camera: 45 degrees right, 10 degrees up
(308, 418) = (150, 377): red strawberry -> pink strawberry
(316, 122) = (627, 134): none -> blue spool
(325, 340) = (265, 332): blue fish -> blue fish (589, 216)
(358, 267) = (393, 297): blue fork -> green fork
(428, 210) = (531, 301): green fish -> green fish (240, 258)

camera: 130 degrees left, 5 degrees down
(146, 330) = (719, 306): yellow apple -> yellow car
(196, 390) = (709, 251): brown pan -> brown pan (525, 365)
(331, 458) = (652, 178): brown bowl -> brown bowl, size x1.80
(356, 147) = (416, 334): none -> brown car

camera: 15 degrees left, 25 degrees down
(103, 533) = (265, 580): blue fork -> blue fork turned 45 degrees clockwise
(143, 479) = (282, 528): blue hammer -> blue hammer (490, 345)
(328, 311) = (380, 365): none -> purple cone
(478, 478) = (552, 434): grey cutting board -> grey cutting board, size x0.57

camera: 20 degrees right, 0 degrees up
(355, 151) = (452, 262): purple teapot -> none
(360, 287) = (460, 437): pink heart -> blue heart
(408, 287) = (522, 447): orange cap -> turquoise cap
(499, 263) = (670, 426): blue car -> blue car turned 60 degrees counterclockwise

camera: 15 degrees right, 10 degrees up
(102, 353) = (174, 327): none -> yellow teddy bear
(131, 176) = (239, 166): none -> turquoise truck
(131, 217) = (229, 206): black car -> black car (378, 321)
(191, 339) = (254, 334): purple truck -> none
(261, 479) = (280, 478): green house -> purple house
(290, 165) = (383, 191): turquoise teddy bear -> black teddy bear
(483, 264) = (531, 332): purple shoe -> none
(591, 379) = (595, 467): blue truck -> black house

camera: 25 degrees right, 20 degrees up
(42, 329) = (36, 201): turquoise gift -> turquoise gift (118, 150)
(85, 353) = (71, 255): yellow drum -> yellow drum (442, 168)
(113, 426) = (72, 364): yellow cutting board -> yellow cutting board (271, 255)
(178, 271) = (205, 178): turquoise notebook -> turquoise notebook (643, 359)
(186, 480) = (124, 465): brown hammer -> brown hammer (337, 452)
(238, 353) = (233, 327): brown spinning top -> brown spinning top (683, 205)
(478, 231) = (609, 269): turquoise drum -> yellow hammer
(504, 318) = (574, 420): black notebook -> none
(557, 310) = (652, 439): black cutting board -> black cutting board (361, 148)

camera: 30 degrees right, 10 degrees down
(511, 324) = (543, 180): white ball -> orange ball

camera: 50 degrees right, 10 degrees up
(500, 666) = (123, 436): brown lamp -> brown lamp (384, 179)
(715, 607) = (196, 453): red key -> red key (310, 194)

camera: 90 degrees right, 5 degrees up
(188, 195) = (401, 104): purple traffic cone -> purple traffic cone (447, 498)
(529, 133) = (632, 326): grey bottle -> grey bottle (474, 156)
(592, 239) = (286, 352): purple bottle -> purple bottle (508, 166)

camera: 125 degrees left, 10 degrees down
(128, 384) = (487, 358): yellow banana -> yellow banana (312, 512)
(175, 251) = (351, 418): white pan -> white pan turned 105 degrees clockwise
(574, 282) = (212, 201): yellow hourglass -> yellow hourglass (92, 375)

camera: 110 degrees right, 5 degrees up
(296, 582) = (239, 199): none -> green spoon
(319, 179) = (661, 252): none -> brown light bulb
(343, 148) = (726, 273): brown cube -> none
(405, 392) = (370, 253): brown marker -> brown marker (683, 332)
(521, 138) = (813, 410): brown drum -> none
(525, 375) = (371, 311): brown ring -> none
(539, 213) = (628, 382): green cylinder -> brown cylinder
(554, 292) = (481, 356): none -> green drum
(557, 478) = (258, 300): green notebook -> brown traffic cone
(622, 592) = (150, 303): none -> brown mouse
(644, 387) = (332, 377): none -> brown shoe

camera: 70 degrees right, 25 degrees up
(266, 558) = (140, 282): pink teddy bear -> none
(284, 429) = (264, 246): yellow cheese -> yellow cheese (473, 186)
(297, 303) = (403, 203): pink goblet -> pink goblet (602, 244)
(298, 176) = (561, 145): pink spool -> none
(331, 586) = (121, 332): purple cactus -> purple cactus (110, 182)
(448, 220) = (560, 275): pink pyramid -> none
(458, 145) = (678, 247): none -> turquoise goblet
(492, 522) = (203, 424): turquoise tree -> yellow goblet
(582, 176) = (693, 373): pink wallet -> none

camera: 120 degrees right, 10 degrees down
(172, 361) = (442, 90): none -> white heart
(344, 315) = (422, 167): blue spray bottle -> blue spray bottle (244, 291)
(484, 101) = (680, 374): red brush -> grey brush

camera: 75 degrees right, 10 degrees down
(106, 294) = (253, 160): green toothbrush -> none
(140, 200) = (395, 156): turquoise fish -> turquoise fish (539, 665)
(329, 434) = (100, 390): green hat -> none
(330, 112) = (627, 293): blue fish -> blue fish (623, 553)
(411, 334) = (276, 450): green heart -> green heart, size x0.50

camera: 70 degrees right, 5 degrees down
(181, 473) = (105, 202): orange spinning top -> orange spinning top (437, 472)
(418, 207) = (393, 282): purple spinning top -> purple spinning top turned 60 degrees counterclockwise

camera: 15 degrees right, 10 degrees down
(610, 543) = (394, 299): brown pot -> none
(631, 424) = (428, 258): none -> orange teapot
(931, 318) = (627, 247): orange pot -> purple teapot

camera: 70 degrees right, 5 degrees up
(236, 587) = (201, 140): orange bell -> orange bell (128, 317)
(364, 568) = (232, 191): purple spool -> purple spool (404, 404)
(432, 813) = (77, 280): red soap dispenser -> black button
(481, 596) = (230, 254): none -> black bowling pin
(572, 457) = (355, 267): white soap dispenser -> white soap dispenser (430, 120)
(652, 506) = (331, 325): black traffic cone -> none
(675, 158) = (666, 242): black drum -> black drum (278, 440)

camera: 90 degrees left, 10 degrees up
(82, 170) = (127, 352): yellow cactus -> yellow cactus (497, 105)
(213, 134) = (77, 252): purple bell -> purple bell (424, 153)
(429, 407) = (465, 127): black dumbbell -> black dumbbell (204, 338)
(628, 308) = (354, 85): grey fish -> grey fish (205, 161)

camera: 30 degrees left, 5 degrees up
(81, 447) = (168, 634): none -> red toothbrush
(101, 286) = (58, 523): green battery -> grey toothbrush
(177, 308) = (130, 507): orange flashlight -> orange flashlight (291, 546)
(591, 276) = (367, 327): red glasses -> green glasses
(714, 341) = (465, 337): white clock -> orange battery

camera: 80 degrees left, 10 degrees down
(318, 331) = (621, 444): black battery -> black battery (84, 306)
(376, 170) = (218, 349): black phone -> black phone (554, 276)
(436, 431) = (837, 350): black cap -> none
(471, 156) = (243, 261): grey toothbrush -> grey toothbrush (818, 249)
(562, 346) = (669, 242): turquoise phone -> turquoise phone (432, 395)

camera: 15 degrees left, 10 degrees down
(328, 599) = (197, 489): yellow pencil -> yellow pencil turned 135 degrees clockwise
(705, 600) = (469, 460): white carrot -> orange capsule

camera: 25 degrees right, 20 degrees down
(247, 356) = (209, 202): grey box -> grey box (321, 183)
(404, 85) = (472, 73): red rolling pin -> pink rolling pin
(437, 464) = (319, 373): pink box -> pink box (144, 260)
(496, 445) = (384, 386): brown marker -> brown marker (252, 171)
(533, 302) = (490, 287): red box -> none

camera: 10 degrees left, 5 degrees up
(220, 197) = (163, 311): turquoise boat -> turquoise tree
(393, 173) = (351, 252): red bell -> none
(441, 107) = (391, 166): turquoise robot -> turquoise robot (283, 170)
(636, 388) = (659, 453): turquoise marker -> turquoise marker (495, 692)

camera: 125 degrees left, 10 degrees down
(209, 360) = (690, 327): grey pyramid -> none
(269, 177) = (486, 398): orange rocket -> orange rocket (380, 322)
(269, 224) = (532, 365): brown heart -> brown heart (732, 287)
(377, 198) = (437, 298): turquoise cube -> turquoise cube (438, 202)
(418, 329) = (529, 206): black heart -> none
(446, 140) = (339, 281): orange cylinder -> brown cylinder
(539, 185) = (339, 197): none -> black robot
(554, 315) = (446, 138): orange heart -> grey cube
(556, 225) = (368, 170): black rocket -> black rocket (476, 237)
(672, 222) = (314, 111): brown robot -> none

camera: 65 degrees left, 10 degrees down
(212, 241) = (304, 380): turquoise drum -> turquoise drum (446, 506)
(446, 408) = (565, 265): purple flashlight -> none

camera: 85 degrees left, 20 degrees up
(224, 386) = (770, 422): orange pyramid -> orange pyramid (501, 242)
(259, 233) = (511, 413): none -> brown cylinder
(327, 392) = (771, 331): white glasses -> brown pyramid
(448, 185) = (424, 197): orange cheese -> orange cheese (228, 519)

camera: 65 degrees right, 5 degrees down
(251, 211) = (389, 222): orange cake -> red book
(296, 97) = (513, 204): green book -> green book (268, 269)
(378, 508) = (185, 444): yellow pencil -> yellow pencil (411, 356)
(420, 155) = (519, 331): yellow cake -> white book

****************************************

EXERCISE REQUIREMENTS
Give back exactly the lines from the first line of the records through the line holding "(143, 479) = (282, 528): blue", including both of those lines and leaving out all others.

ANSWER TO THIS EXERCISE
camera: 45 degrees right, 10 degrees up
(308, 418) = (150, 377): red strawberry -> pink strawberry
(316, 122) = (627, 134): none -> blue spool
(325, 340) = (265, 332): blue fish -> blue fish (589, 216)
(358, 267) = (393, 297): blue fork -> green fork
(428, 210) = (531, 301): green fish -> green fish (240, 258)

camera: 130 degrees left, 5 degrees down
(146, 330) = (719, 306): yellow apple -> yellow car
(196, 390) = (709, 251): brown pan -> brown pan (525, 365)
(331, 458) = (652, 178): brown bowl -> brown bowl, size x1.80
(356, 147) = (416, 334): none -> brown car

camera: 15 degrees left, 25 degrees down
(103, 533) = (265, 580): blue fork -> blue fork turned 45 degrees clockwise
(143, 479) = (282, 528): blue hammer -> blue hammer (490, 345)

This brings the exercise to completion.